Rewrite the lines of data below, starting at the one containing "Rushford [224, 804]" and ending at the one containing "coordinates (386, 1462).", with every "location" changed to "position" and nothing else altered. Give only those lines.

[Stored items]
=-=-=-=-=

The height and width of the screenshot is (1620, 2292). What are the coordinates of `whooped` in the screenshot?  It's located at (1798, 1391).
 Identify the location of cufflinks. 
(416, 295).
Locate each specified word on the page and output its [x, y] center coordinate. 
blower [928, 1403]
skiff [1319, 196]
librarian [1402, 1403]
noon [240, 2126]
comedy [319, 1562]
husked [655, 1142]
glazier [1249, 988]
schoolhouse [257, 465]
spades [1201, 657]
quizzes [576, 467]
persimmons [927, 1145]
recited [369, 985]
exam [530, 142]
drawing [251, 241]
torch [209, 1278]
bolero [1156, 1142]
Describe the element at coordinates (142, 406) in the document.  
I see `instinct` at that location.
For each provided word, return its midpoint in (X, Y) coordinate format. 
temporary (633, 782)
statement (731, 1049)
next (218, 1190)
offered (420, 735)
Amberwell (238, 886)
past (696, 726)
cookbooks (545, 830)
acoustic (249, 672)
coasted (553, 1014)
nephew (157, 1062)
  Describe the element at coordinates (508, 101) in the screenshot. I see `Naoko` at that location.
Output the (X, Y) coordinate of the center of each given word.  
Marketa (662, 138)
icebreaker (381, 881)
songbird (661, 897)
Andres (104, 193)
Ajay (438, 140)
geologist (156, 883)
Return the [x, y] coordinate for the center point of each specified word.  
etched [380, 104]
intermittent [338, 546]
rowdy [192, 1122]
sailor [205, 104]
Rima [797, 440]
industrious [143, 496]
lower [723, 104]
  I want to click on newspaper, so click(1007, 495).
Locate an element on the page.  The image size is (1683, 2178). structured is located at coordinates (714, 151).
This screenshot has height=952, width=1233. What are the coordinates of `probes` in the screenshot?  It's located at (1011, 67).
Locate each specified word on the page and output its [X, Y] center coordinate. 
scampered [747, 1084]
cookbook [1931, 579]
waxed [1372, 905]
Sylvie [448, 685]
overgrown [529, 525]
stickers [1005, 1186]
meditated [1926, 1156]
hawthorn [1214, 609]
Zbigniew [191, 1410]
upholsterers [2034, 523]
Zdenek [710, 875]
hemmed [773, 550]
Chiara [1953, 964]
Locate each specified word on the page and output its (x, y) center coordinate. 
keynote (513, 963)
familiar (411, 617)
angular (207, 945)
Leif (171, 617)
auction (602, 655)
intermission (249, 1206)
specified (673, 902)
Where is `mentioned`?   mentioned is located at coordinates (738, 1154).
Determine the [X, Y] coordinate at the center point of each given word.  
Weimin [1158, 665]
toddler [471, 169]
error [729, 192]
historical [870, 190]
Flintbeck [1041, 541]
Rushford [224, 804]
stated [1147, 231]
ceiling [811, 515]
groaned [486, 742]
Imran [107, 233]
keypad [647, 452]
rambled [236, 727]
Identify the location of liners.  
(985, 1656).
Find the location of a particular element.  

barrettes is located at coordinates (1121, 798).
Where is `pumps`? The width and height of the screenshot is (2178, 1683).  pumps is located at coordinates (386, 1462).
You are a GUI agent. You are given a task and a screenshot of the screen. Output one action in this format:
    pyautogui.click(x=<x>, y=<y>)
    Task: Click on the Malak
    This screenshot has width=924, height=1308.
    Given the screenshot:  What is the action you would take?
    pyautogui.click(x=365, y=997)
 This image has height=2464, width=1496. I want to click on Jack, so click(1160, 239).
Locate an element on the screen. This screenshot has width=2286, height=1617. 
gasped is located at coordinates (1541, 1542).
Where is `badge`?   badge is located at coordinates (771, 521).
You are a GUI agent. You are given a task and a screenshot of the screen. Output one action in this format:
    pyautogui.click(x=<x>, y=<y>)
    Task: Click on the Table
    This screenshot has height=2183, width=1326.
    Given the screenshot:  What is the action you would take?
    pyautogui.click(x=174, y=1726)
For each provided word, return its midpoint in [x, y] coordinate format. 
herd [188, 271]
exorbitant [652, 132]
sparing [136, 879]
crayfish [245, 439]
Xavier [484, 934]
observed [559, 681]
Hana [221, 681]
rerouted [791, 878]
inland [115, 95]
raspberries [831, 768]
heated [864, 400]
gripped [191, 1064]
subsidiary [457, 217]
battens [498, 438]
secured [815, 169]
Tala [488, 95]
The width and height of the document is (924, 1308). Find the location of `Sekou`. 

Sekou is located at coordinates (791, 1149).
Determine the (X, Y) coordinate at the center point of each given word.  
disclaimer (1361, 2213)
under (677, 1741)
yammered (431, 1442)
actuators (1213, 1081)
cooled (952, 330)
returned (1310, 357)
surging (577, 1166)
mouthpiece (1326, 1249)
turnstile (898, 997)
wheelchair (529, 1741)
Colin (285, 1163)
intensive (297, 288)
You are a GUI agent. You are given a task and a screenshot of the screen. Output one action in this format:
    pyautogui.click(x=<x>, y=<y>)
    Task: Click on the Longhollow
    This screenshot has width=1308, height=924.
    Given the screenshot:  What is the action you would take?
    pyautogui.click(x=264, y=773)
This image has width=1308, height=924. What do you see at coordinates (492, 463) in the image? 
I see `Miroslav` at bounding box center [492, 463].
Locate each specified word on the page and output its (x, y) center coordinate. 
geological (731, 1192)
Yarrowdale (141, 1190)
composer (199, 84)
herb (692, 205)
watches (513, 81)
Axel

=-=-=-=-=

[REPLY]
Rushford [224, 804]
stated [1147, 231]
ceiling [811, 515]
groaned [486, 742]
Imran [107, 233]
keypad [647, 452]
rambled [236, 727]
Identify the position of liners.  
(985, 1656).
Find the position of a particular element.  

barrettes is located at coordinates (1121, 798).
Where is `pumps`? The width and height of the screenshot is (2178, 1683).  pumps is located at coordinates (386, 1462).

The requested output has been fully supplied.